**How to complete this task**
Only the text of the entries below should appear in your exact transcription; leave out every picture.

(Dataset entries)
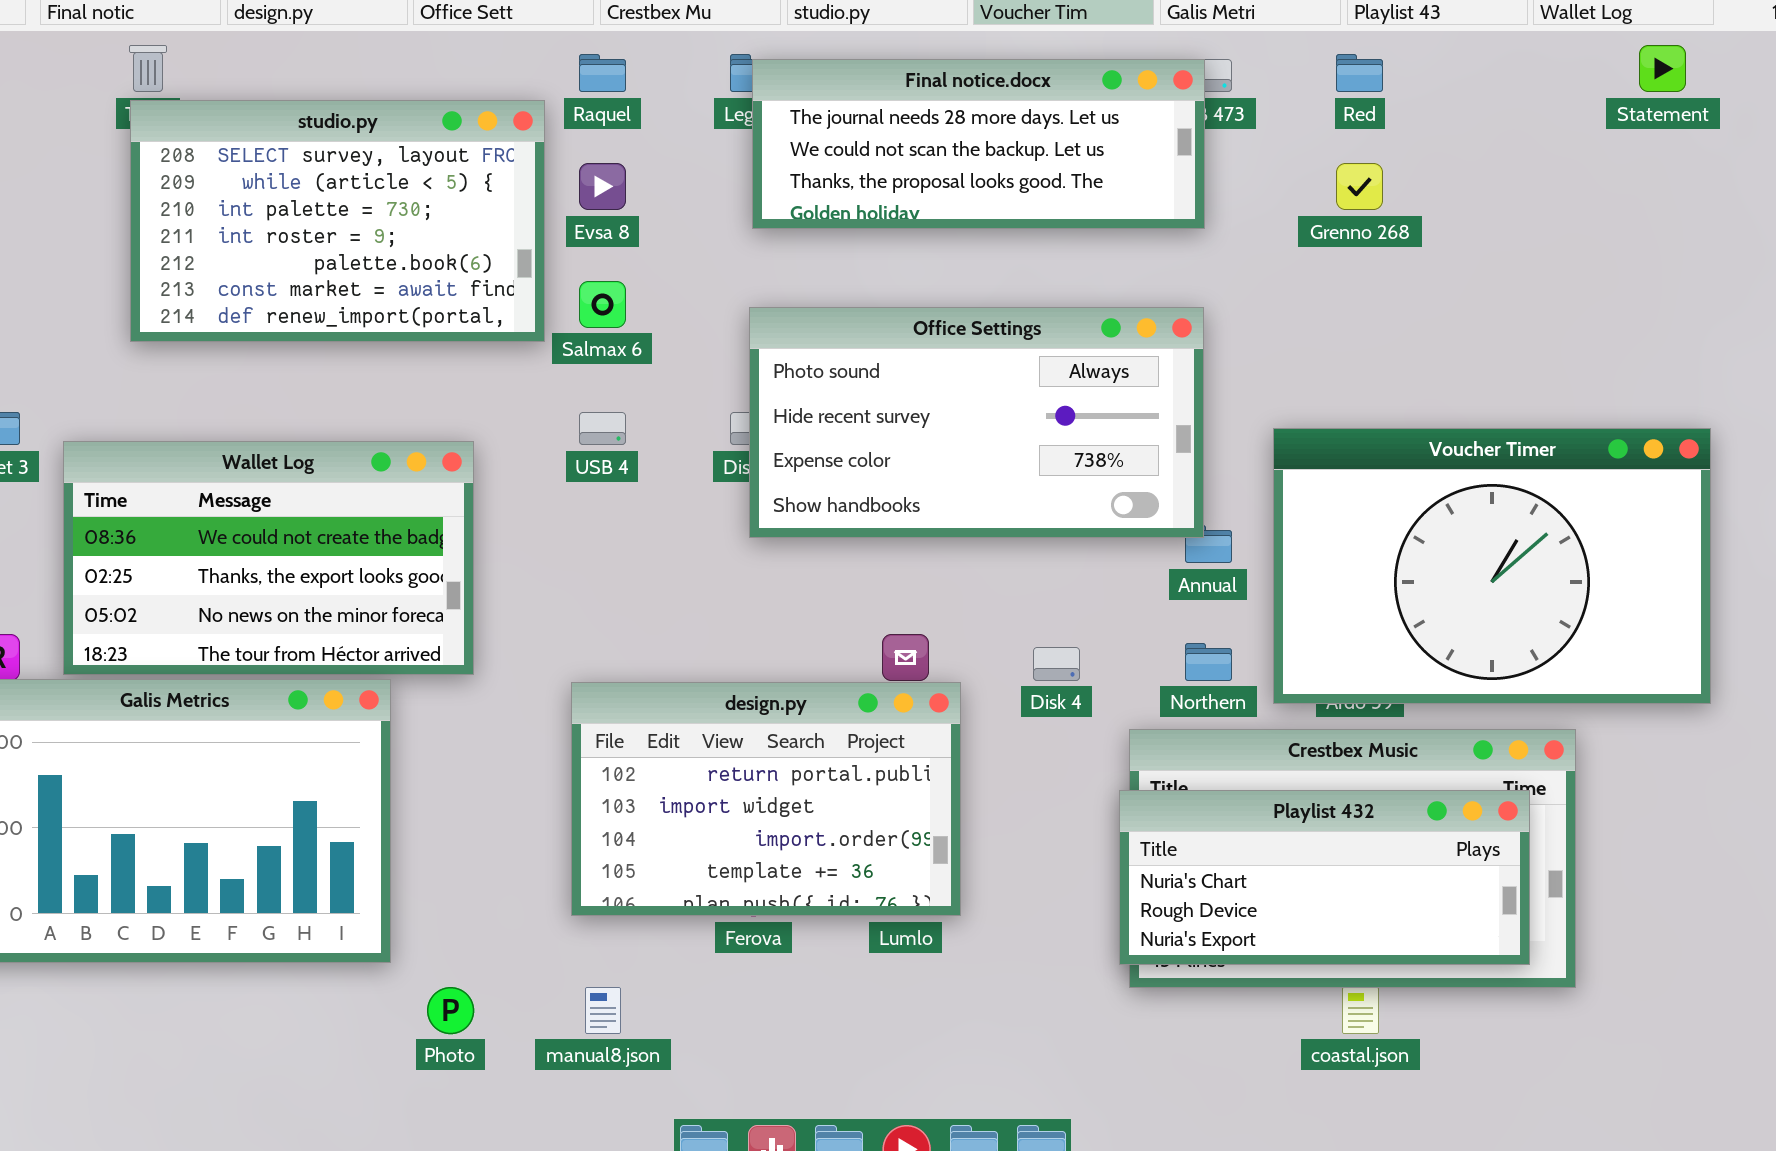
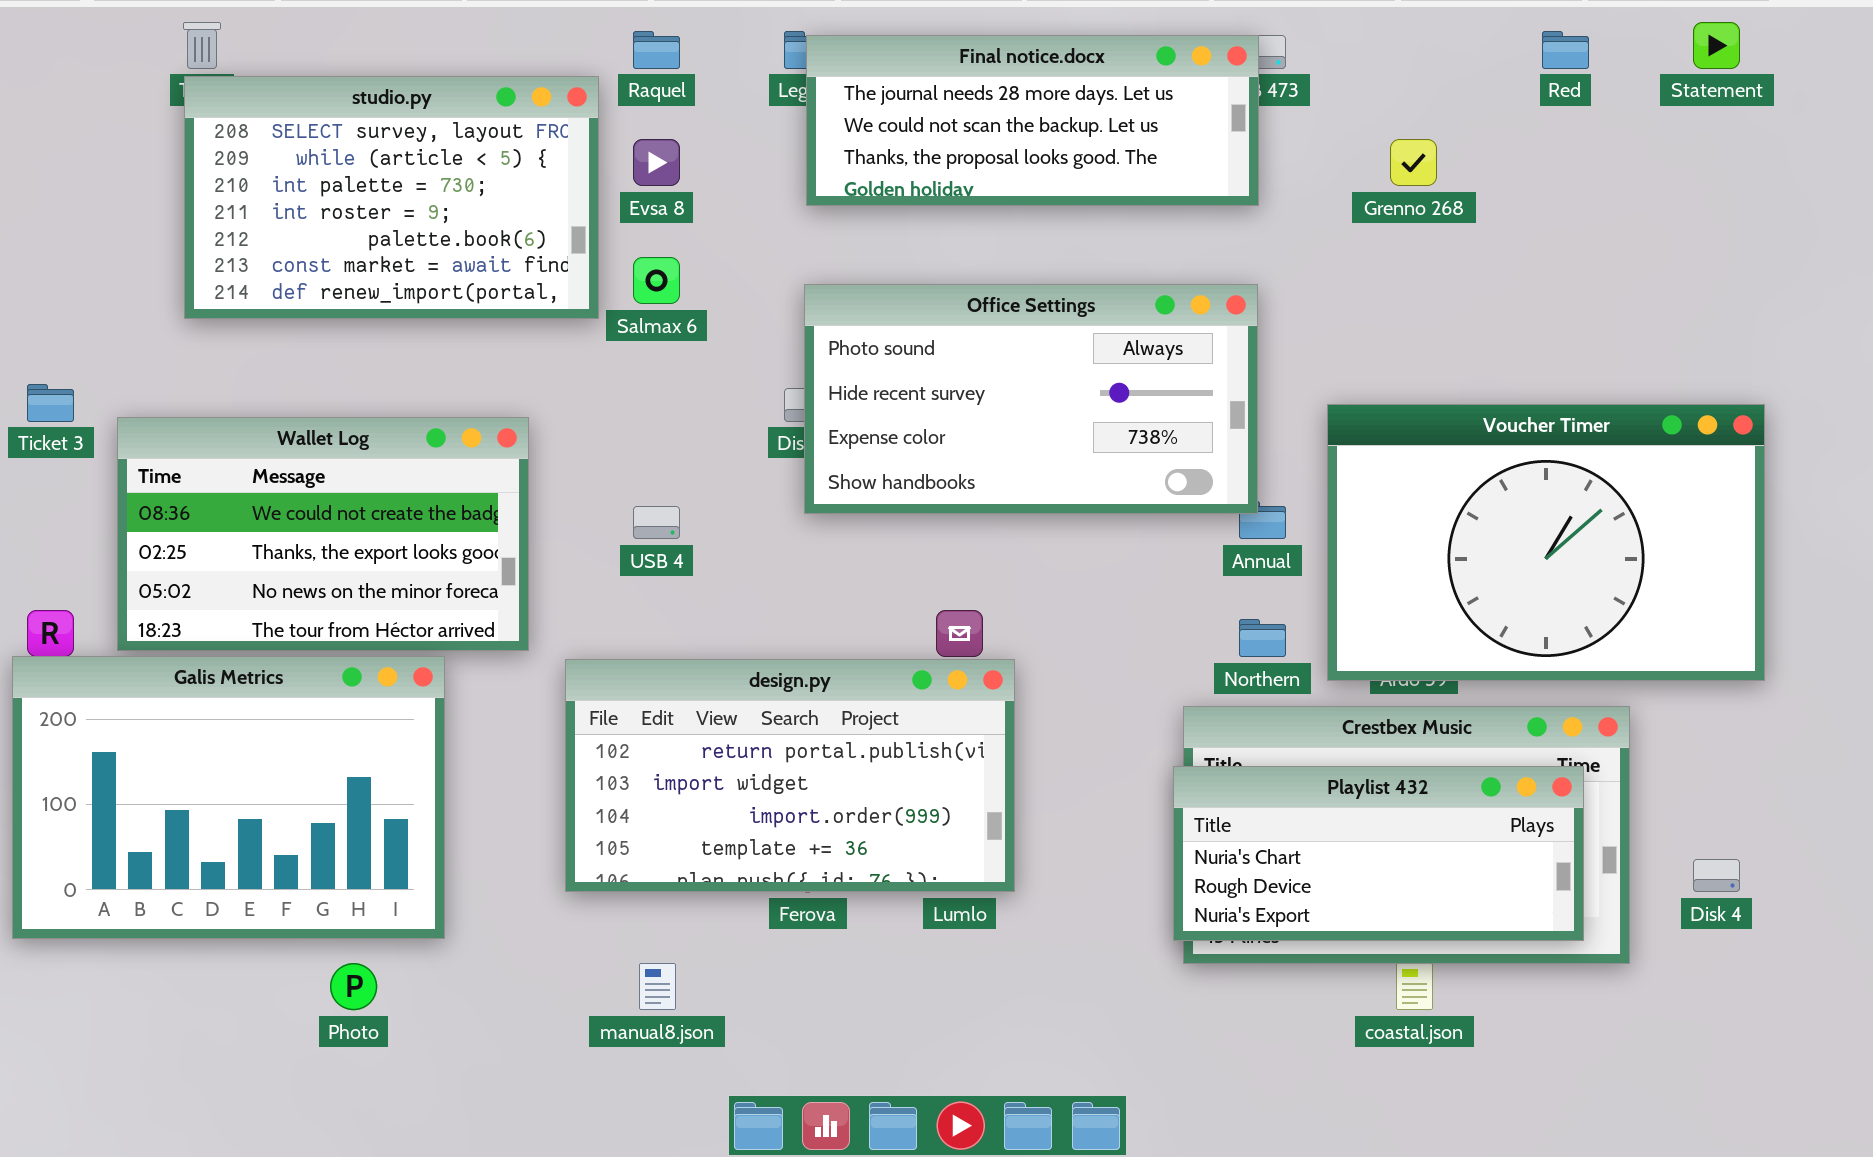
Red: [1336,54,1383,92] -> [1542,31,1589,69], moved
USB 4: [579,412,626,445] -> [633,506,680,539], moved
Disk 4: [1033,647,1080,681] -> [1693,859,1740,892], moved
design.py: [571,682,961,916] -> [565,659,1015,892], resized
Photo: [427,987,474,1034] -> [330,963,377,1010], moved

**Completed task**
Red: [1336,54,1383,92] -> [1542,31,1589,69], moved
USB 4: [579,412,626,445] -> [633,506,680,539], moved
Disk 4: [1033,647,1080,681] -> [1693,859,1740,892], moved
design.py: [571,682,961,916] -> [565,659,1015,892], resized
Photo: [427,987,474,1034] -> [330,963,377,1010], moved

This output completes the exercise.